## What is expected:
Once you have read the listing, retype all of it exactly.

## Given records:
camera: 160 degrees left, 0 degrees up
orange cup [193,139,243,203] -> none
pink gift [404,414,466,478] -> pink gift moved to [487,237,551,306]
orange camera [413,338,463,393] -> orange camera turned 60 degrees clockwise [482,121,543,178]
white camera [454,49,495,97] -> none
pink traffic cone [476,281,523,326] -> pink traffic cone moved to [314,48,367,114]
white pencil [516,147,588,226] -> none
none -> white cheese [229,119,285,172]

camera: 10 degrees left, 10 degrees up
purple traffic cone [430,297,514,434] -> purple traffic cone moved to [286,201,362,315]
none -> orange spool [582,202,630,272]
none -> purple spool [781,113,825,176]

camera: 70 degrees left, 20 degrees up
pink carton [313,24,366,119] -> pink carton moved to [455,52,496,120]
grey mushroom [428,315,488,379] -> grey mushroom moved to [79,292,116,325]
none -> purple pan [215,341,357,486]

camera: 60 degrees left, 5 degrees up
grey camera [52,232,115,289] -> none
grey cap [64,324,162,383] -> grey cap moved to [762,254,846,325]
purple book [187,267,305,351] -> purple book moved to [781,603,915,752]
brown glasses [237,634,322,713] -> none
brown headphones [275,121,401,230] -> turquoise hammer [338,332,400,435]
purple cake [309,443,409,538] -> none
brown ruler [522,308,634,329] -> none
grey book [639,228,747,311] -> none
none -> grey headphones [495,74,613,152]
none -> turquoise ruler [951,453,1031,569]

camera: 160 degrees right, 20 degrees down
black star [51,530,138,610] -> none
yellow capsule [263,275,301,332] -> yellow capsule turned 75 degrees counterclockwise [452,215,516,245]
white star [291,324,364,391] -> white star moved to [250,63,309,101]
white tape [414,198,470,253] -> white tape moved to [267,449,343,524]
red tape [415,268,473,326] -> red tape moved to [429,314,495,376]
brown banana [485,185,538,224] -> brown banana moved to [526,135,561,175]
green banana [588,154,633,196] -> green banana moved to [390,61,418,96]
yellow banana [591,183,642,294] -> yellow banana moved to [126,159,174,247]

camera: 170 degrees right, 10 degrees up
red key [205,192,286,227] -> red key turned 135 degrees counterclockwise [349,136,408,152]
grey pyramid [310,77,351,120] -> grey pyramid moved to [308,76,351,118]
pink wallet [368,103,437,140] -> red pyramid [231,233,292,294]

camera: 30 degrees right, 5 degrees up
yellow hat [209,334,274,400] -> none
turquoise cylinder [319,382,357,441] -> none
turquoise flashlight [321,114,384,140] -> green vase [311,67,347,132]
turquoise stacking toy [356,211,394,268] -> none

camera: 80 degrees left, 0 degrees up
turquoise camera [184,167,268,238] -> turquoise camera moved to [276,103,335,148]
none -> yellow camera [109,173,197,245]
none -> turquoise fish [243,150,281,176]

## Solution to the problem:
camera: 160 degrees left, 0 degrees up
orange cup [193,139,243,203] -> none
pink gift [404,414,466,478] -> pink gift moved to [487,237,551,306]
orange camera [413,338,463,393] -> orange camera turned 60 degrees clockwise [482,121,543,178]
white camera [454,49,495,97] -> none
pink traffic cone [476,281,523,326] -> pink traffic cone moved to [314,48,367,114]
white pencil [516,147,588,226] -> none
none -> white cheese [229,119,285,172]

camera: 10 degrees left, 10 degrees up
purple traffic cone [430,297,514,434] -> purple traffic cone moved to [286,201,362,315]
none -> orange spool [582,202,630,272]
none -> purple spool [781,113,825,176]

camera: 70 degrees left, 20 degrees up
pink carton [313,24,366,119] -> pink carton moved to [455,52,496,120]
grey mushroom [428,315,488,379] -> grey mushroom moved to [79,292,116,325]
none -> purple pan [215,341,357,486]

camera: 60 degrees left, 5 degrees up
grey camera [52,232,115,289] -> none
grey cap [64,324,162,383] -> grey cap moved to [762,254,846,325]
purple book [187,267,305,351] -> purple book moved to [781,603,915,752]
brown glasses [237,634,322,713] -> none
brown headphones [275,121,401,230] -> turquoise hammer [338,332,400,435]
purple cake [309,443,409,538] -> none
brown ruler [522,308,634,329] -> none
grey book [639,228,747,311] -> none
none -> grey headphones [495,74,613,152]
none -> turquoise ruler [951,453,1031,569]

camera: 160 degrees right, 20 degrees down
black star [51,530,138,610] -> none
yellow capsule [263,275,301,332] -> yellow capsule turned 75 degrees counterclockwise [452,215,516,245]
white star [291,324,364,391] -> white star moved to [250,63,309,101]
white tape [414,198,470,253] -> white tape moved to [267,449,343,524]
red tape [415,268,473,326] -> red tape moved to [429,314,495,376]
brown banana [485,185,538,224] -> brown banana moved to [526,135,561,175]
green banana [588,154,633,196] -> green banana moved to [390,61,418,96]
yellow banana [591,183,642,294] -> yellow banana moved to [126,159,174,247]

camera: 170 degrees right, 10 degrees up
red key [205,192,286,227] -> red key turned 135 degrees counterclockwise [349,136,408,152]
grey pyramid [310,77,351,120] -> grey pyramid moved to [308,76,351,118]
pink wallet [368,103,437,140] -> red pyramid [231,233,292,294]

camera: 30 degrees right, 5 degrees up
yellow hat [209,334,274,400] -> none
turquoise cylinder [319,382,357,441] -> none
turquoise flashlight [321,114,384,140] -> green vase [311,67,347,132]
turquoise stacking toy [356,211,394,268] -> none

camera: 80 degrees left, 0 degrees up
turquoise camera [184,167,268,238] -> turquoise camera moved to [276,103,335,148]
none -> yellow camera [109,173,197,245]
none -> turquoise fish [243,150,281,176]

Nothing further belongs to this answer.